### YOUR OBJECTIVE
Repeat the data verbatim.

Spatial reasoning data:
━━━━
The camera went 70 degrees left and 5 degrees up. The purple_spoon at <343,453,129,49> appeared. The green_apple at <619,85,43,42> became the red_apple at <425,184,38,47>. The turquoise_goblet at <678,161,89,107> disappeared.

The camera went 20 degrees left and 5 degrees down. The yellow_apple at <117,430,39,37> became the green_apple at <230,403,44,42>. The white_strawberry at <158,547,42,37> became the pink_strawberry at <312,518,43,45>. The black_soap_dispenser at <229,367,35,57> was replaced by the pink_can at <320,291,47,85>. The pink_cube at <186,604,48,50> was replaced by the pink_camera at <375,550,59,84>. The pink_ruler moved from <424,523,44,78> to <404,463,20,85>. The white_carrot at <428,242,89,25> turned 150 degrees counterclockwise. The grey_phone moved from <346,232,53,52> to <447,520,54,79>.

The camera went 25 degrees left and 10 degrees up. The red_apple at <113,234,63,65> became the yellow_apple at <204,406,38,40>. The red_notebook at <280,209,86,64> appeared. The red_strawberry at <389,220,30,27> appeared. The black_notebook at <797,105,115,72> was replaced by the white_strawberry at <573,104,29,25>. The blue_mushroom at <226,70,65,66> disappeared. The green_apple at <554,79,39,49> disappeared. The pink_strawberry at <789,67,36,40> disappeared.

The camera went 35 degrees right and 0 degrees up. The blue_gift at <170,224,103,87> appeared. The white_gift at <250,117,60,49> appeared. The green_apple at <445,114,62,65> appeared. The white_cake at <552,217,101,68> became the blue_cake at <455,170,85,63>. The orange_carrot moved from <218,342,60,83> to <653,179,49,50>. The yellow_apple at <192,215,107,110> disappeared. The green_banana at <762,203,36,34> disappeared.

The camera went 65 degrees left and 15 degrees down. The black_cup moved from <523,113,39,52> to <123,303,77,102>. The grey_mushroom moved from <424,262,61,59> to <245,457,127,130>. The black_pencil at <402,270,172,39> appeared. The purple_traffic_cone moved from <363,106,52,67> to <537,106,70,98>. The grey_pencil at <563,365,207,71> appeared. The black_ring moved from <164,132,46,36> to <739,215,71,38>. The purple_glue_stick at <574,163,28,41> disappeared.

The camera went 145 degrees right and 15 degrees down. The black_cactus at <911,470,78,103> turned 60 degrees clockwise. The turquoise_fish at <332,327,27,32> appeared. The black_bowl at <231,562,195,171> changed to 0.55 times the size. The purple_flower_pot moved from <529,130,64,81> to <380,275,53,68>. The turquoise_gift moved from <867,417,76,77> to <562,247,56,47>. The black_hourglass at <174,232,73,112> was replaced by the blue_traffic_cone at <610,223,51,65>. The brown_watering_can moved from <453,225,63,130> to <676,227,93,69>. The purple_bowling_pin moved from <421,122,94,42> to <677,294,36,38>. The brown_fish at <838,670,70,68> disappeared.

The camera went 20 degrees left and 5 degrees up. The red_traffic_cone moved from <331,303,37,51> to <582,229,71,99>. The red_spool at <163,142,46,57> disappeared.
━━━━
### ANSWER AREA
The camera went 70 degrees left and 5 degrees up. The purple_spoon at <343,453,129,49> appeared. The green_apple at <619,85,43,42> became the red_apple at <425,184,38,47>. The turquoise_goblet at <678,161,89,107> disappeared.

The camera went 20 degrees left and 5 degrees down. The yellow_apple at <117,430,39,37> became the green_apple at <230,403,44,42>. The white_strawberry at <158,547,42,37> became the pink_strawberry at <312,518,43,45>. The black_soap_dispenser at <229,367,35,57> was replaced by the pink_can at <320,291,47,85>. The pink_cube at <186,604,48,50> was replaced by the pink_camera at <375,550,59,84>. The pink_ruler moved from <424,523,44,78> to <404,463,20,85>. The white_carrot at <428,242,89,25> turned 150 degrees counterclockwise. The grey_phone moved from <346,232,53,52> to <447,520,54,79>.

The camera went 25 degrees left and 10 degrees up. The red_apple at <113,234,63,65> became the yellow_apple at <204,406,38,40>. The red_notebook at <280,209,86,64> appeared. The red_strawberry at <389,220,30,27> appeared. The black_notebook at <797,105,115,72> was replaced by the white_strawberry at <573,104,29,25>. The blue_mushroom at <226,70,65,66> disappeared. The green_apple at <554,79,39,49> disappeared. The pink_strawberry at <789,67,36,40> disappeared.

The camera went 35 degrees right and 0 degrees up. The blue_gift at <170,224,103,87> appeared. The white_gift at <250,117,60,49> appeared. The green_apple at <445,114,62,65> appeared. The white_cake at <552,217,101,68> became the blue_cake at <455,170,85,63>. The orange_carrot moved from <218,342,60,83> to <653,179,49,50>. The yellow_apple at <192,215,107,110> disappeared. The green_banana at <762,203,36,34> disappeared.

The camera went 65 degrees left and 15 degrees down. The black_cup moved from <523,113,39,52> to <123,303,77,102>. The grey_mushroom moved from <424,262,61,59> to <245,457,127,130>. The black_pencil at <402,270,172,39> appeared. The purple_traffic_cone moved from <363,106,52,67> to <537,106,70,98>. The grey_pencil at <563,365,207,71> appeared. The black_ring moved from <164,132,46,36> to <739,215,71,38>. The purple_glue_stick at <574,163,28,41> disappeared.

The camera went 145 degrees right and 15 degrees down. The black_cactus at <911,470,78,103> turned 60 degrees clockwise. The turquoise_fish at <332,327,27,32> appeared. The black_bowl at <231,562,195,171> changed to 0.55 times the size. The purple_flower_pot moved from <529,130,64,81> to <380,275,53,68>. The turquoise_gift moved from <867,417,76,77> to <562,247,56,47>. The black_hourglass at <174,232,73,112> was replaced by the blue_traffic_cone at <610,223,51,65>. The brown_watering_can moved from <453,225,63,130> to <676,227,93,69>. The purple_bowling_pin moved from <421,122,94,42> to <677,294,36,38>. The brown_fish at <838,670,70,68> disappeared.

The camera went 20 degrees left and 5 degrees up. The red_traffic_cone moved from <331,303,37,51> to <582,229,71,99>. The red_spool at <163,142,46,57> disappeared.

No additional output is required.